Change listing data
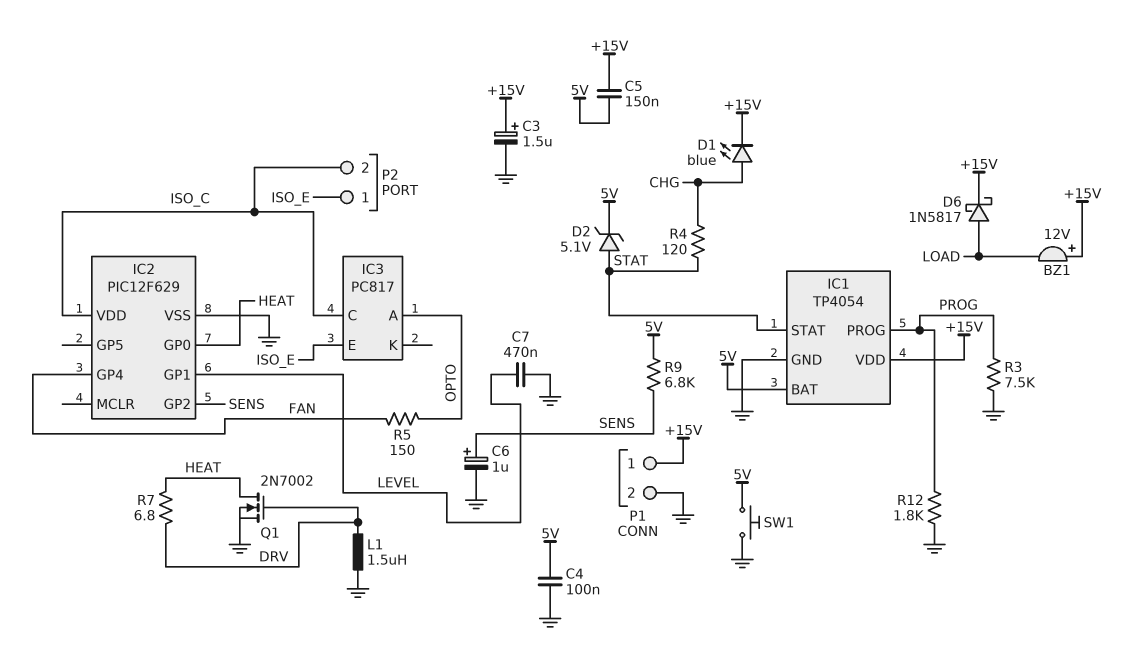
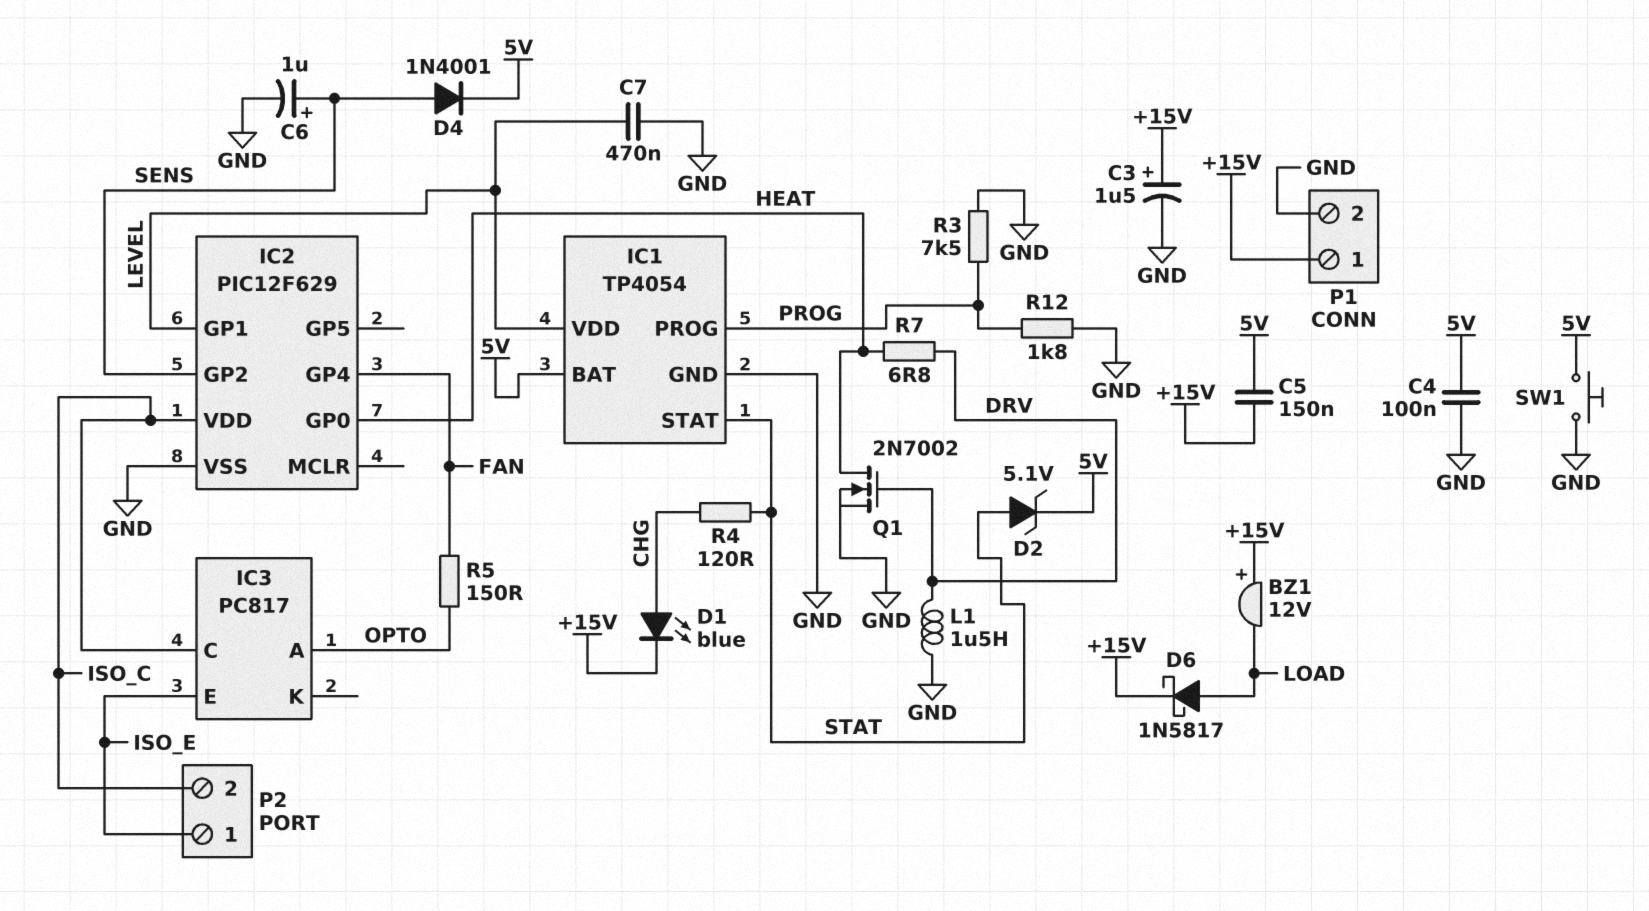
D4: none -> diode 1N4001 (A SENS, K 5V)
IC1 pin VDD: +15V -> LEVEL
R9: 6.8k (5V, SENS) -> none

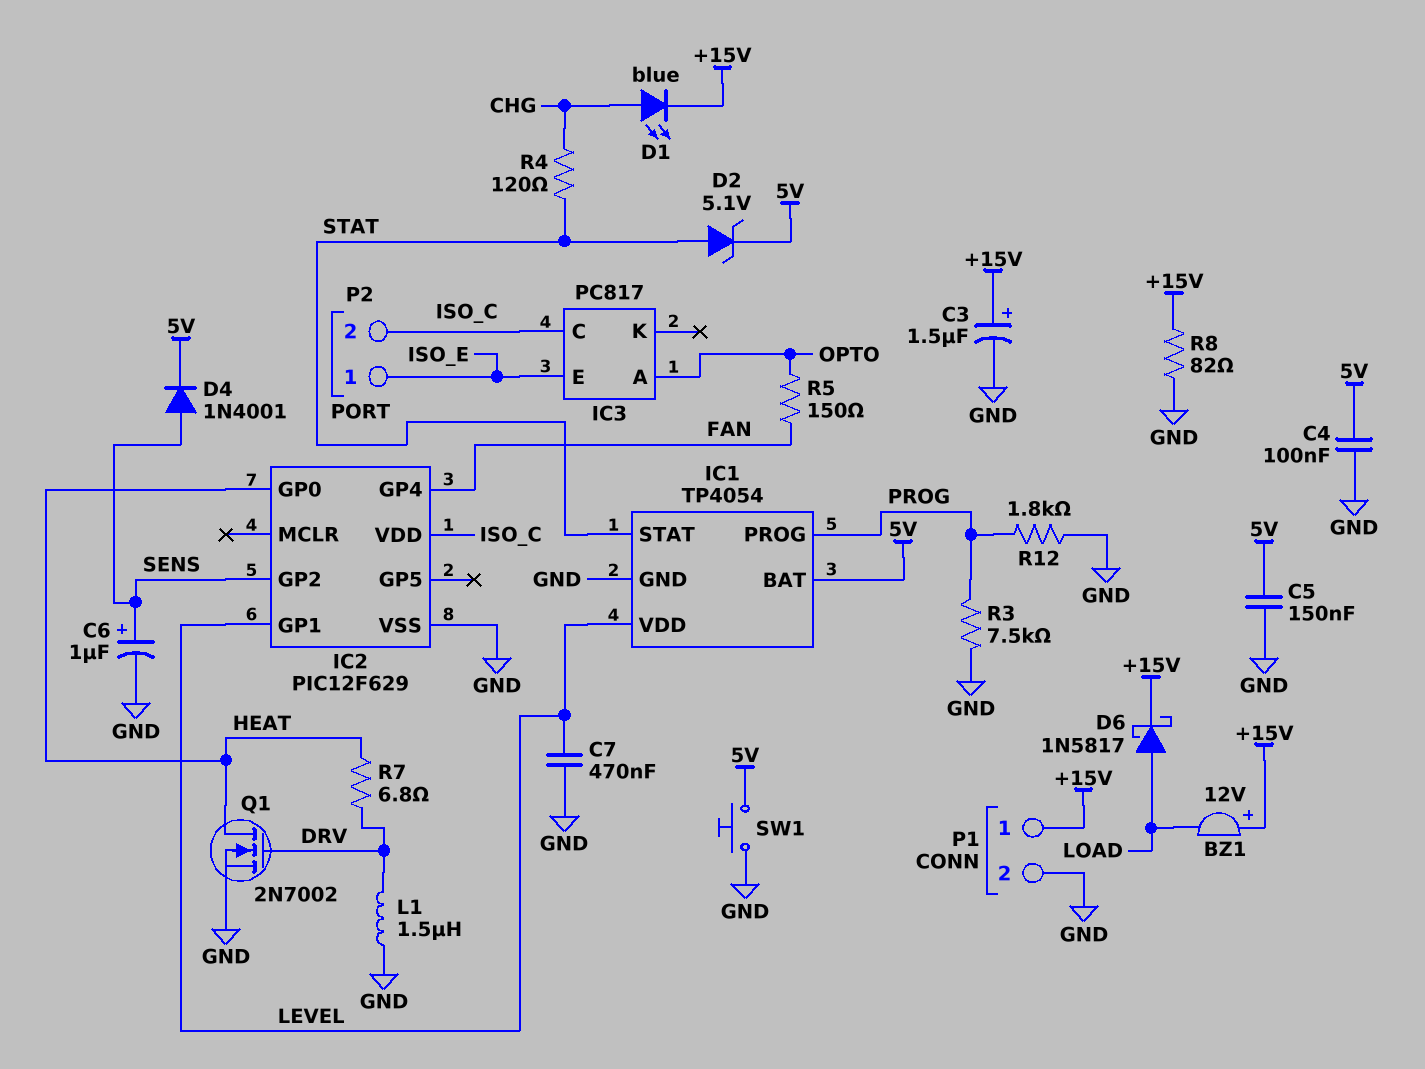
C5: 150nF (+15V, 5V) -> 150nF (5V, GND)
R8: none -> 82 (+15V, GND)

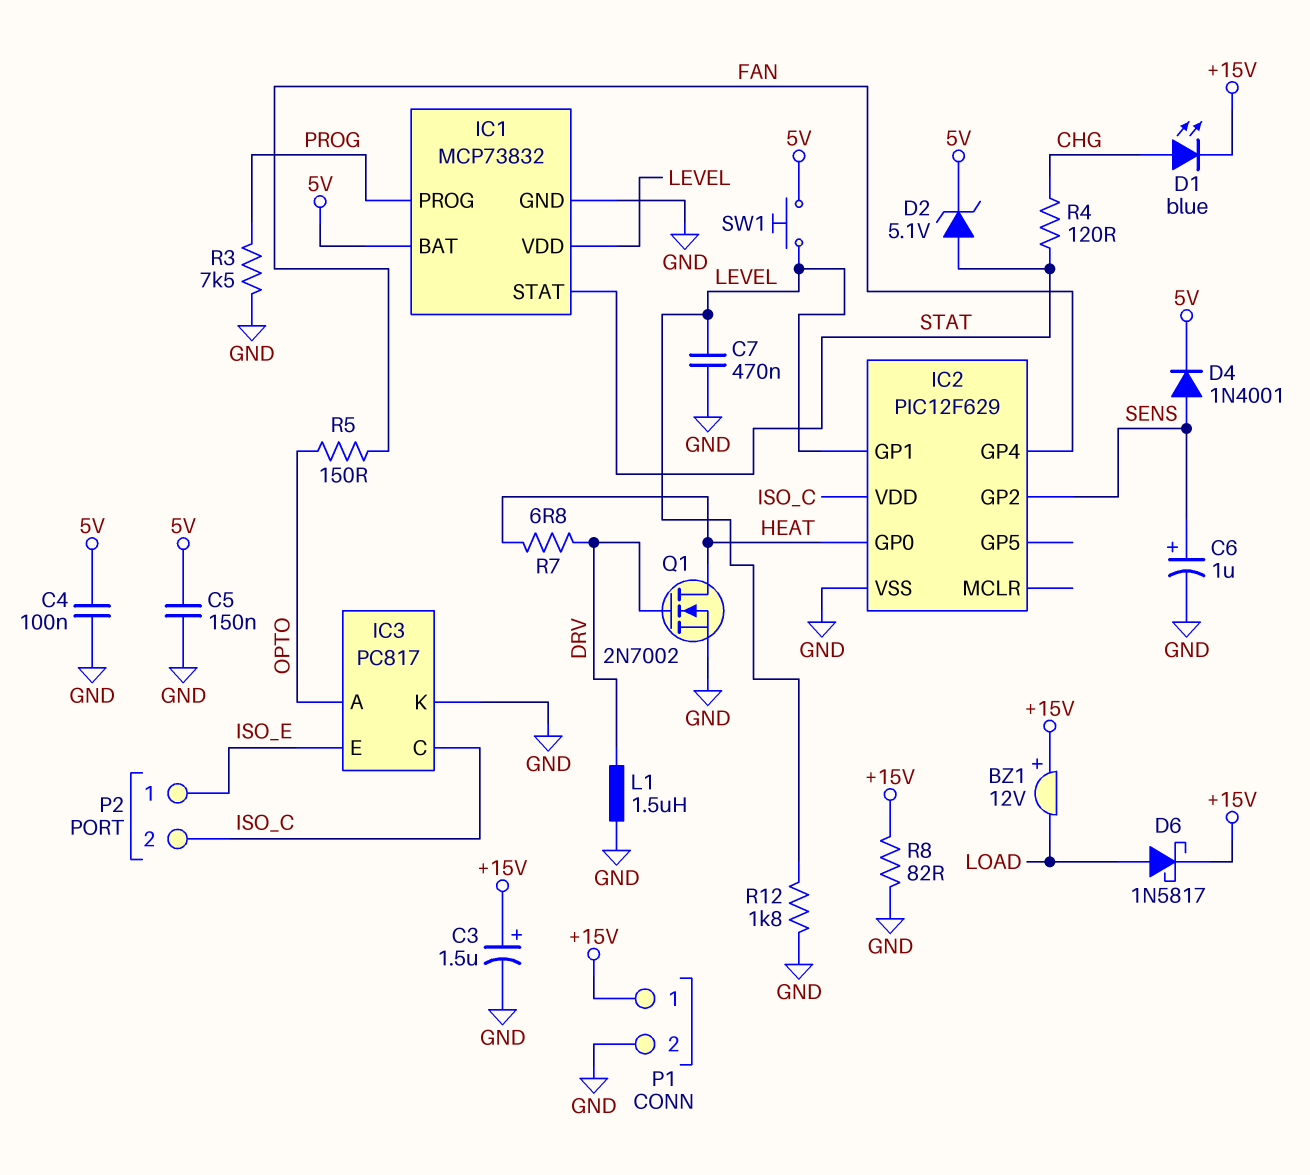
IC1: TP4054 -> MCP73832
IC3 pin K: none -> GND
R12: 1.8k (GND, PROG) -> 1.8k (GND, LEVEL)
SW1: button (5V, GND) -> button (5V, LEVEL)

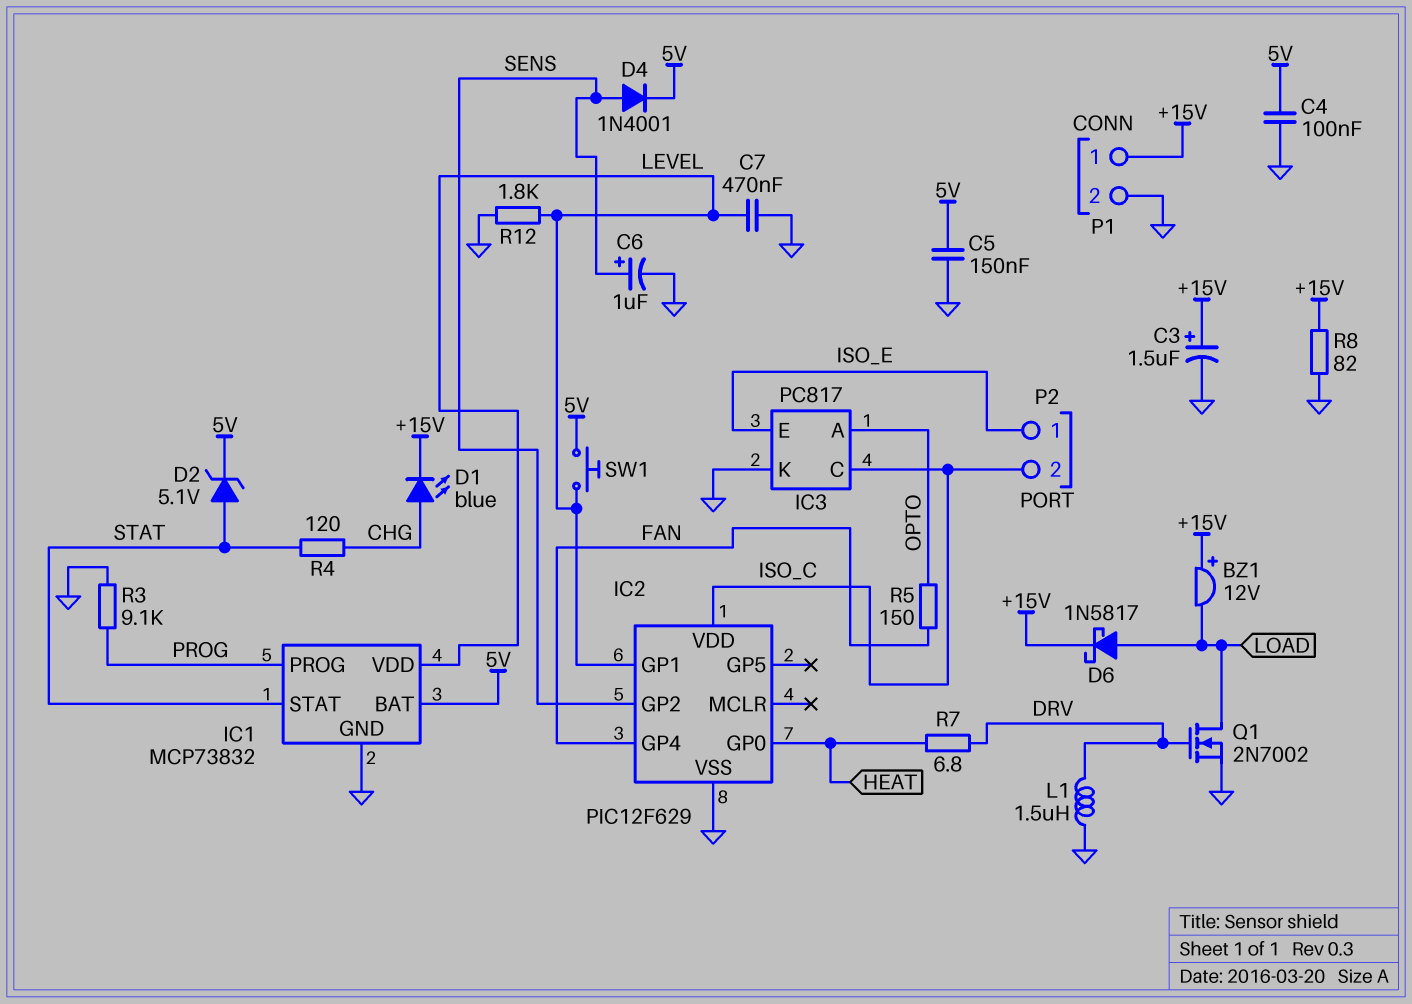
Q1: NMOS 2N7002 (G DRV, D HEAT, S GND) -> NMOS 2N7002 (G DRV, D LOAD, S GND)
R3: 7.5k (GND, PROG) -> 9.1k (GND, PROG)

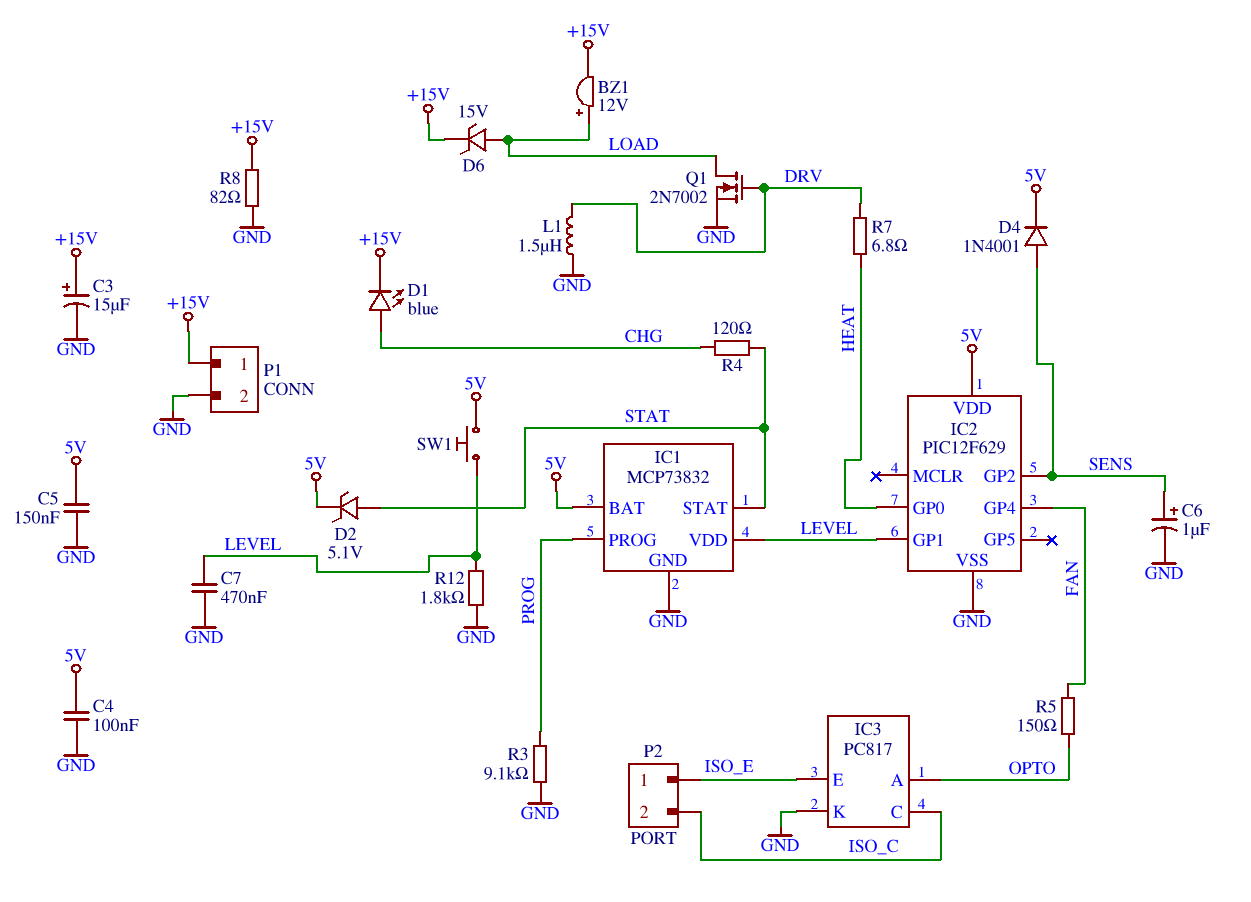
BZ1: buzzer 12V (plus +15V, minus LOAD) -> buzzer 12V (plus LOAD, minus +15V)
C3: 1.5uF (plus +15V, minus GND) -> 15uF (plus +15V, minus GND)
D6: schottky 1N5817 (A LOAD, K +15V) -> zener 15V (A LOAD, K +15V)
IC2 pin VDD: ISO_C -> 5V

■ ACTIVITY
All of the data above needs to be retyped exactly, with the pictures removed.

■ ANSWER TO THE EXERCISE
D4: none -> diode 1N4001 (A SENS, K 5V)
IC1 pin VDD: +15V -> LEVEL
R9: 6.8k (5V, SENS) -> none

C5: 150nF (+15V, 5V) -> 150nF (5V, GND)
R8: none -> 82 (+15V, GND)

IC1: TP4054 -> MCP73832
IC3 pin K: none -> GND
R12: 1.8k (GND, PROG) -> 1.8k (GND, LEVEL)
SW1: button (5V, GND) -> button (5V, LEVEL)

Q1: NMOS 2N7002 (G DRV, D HEAT, S GND) -> NMOS 2N7002 (G DRV, D LOAD, S GND)
R3: 7.5k (GND, PROG) -> 9.1k (GND, PROG)

BZ1: buzzer 12V (plus +15V, minus LOAD) -> buzzer 12V (plus LOAD, minus +15V)
C3: 1.5uF (plus +15V, minus GND) -> 15uF (plus +15V, minus GND)
D6: schottky 1N5817 (A LOAD, K +15V) -> zener 15V (A LOAD, K +15V)
IC2 pin VDD: ISO_C -> 5V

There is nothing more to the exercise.